BRIEF: Transcribe each record exactly. Omit the pictures.

########################################

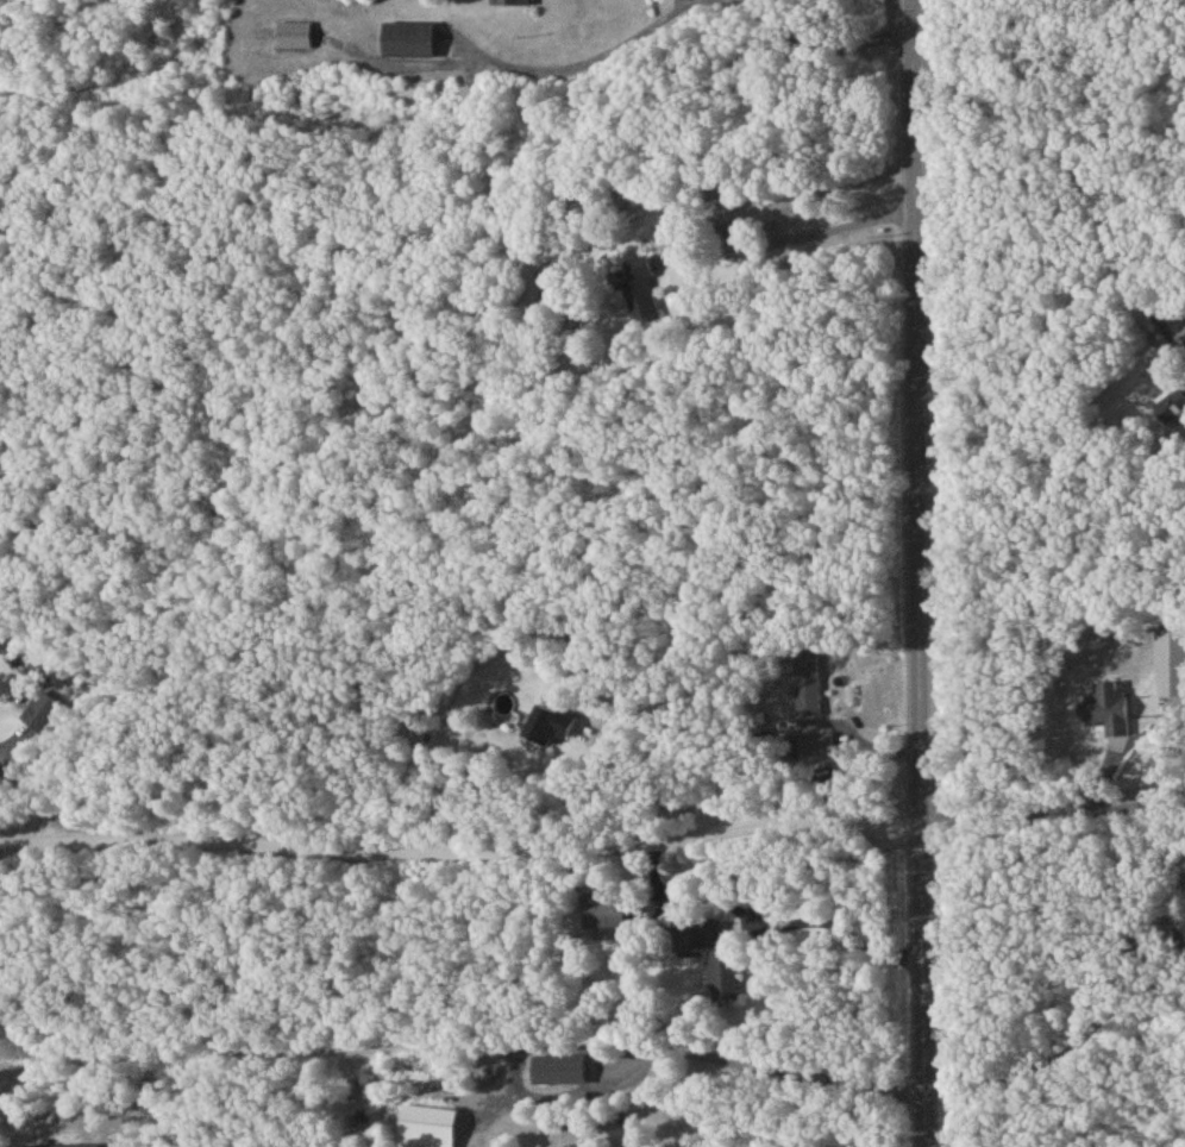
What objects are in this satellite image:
building: (511, 5)
road: (816, 14)
building: (408, 44)
road: (1074, 167)
road: (804, 240)
building: (642, 292)
road: (1054, 490)
road: (462, 500)
road: (925, 574)
building: (1171, 667)
building: (807, 686)
building: (1106, 712)
building: (42, 717)
building: (549, 730)
road: (12, 746)
road: (667, 794)
road: (1057, 809)
road: (463, 856)
building: (603, 915)
road: (768, 924)
building: (709, 960)
road: (1066, 1037)
road: (776, 1067)
building: (558, 1074)
building: (427, 1129)
building: (615, 1138)

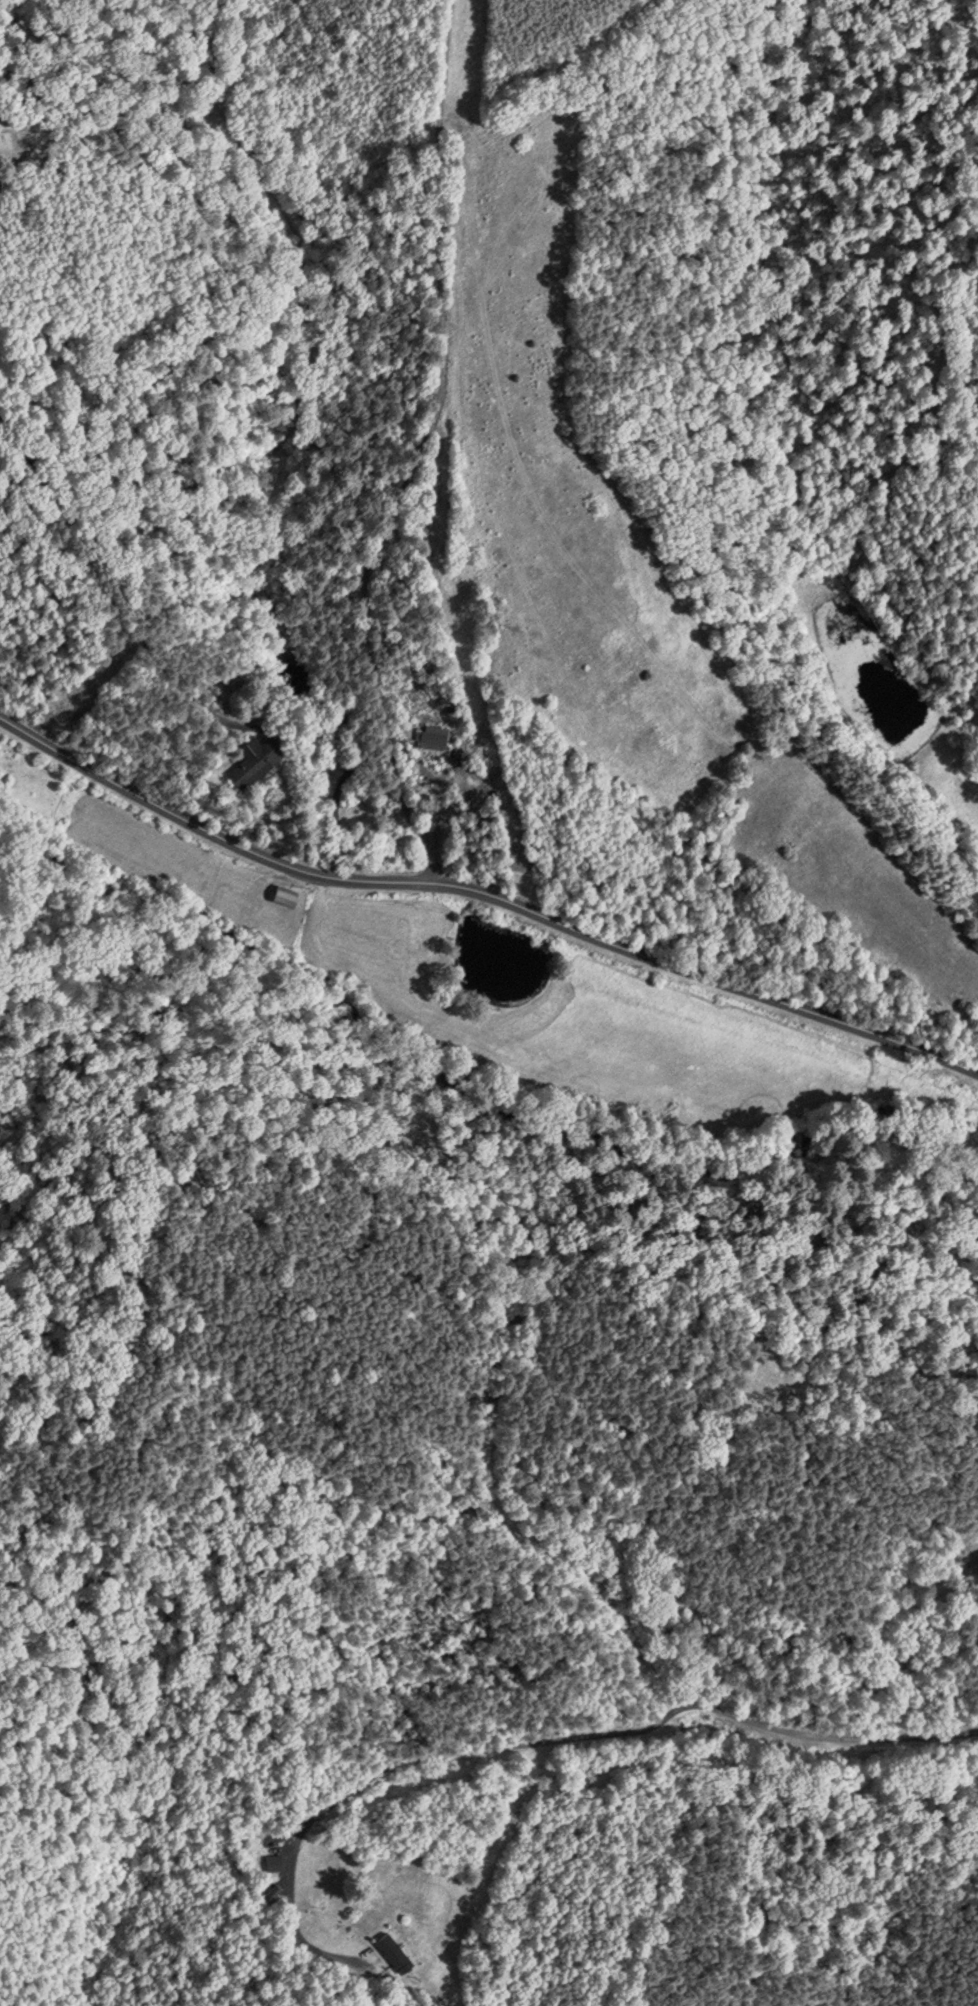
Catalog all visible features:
road: (423, 448)
road: (140, 629)
building: (240, 674)
building: (259, 758)
road: (162, 812)
road: (431, 826)
building: (289, 894)
road: (658, 965)
road: (551, 1747)
building: (394, 1948)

########################################

ANSWER TO THE PROBLEM:
What objects are in this satellite image:
building: (511, 5)
road: (816, 14)
building: (408, 44)
road: (1074, 167)
road: (804, 240)
building: (642, 292)
road: (1054, 490)
road: (462, 500)
road: (925, 574)
building: (1171, 667)
building: (807, 686)
building: (1106, 712)
building: (42, 717)
building: (549, 730)
road: (12, 746)
road: (667, 794)
road: (1057, 809)
road: (463, 856)
building: (603, 915)
road: (768, 924)
building: (709, 960)
road: (1066, 1037)
road: (776, 1067)
building: (558, 1074)
building: (427, 1129)
building: (615, 1138)

Catalog all visible features:
road: (423, 448)
road: (140, 629)
building: (240, 674)
building: (259, 758)
road: (162, 812)
road: (431, 826)
building: (289, 894)
road: (658, 965)
road: (551, 1747)
building: (394, 1948)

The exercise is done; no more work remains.